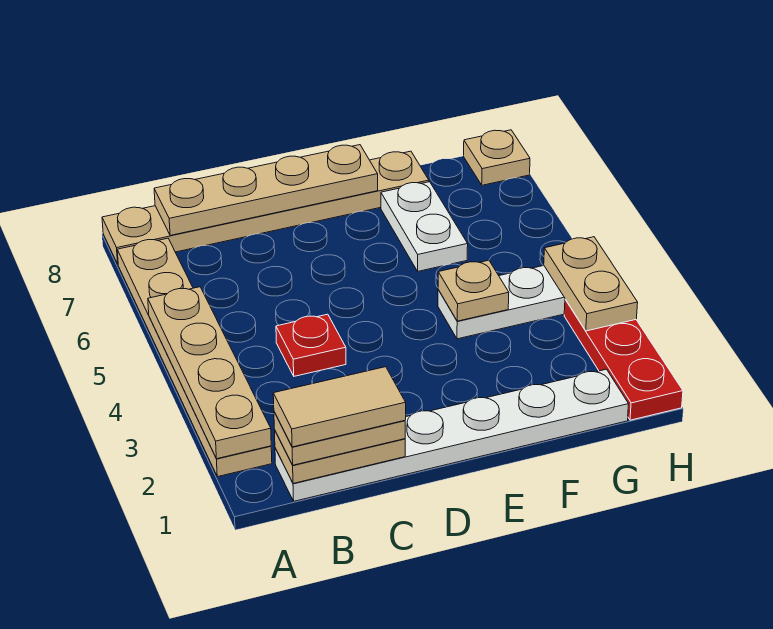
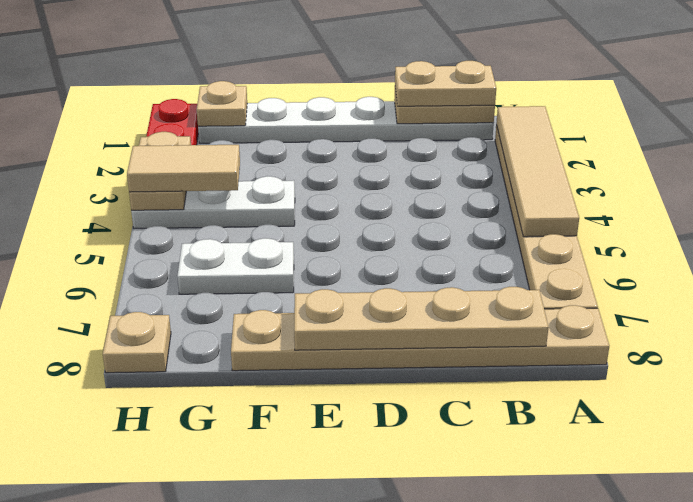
tan plate A2:A5 level 2 -> tan tile A2:A5 level 2
tan tile B1:C1 level 4 -> tan tile G4:H4 level 3
red plate C4 level 1 -> none
tan plate F4 level 2 -> tan plate G1 level 2
white plate F6:F7 level 1 -> white plate F6:G6 level 1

### [What is needed]
Please print the data above once more, exactly as it appears, with no pictures.

### [Completed exercise]
tan plate A2:A5 level 2 -> tan tile A2:A5 level 2
tan tile B1:C1 level 4 -> tan tile G4:H4 level 3
red plate C4 level 1 -> none
tan plate F4 level 2 -> tan plate G1 level 2
white plate F6:F7 level 1 -> white plate F6:G6 level 1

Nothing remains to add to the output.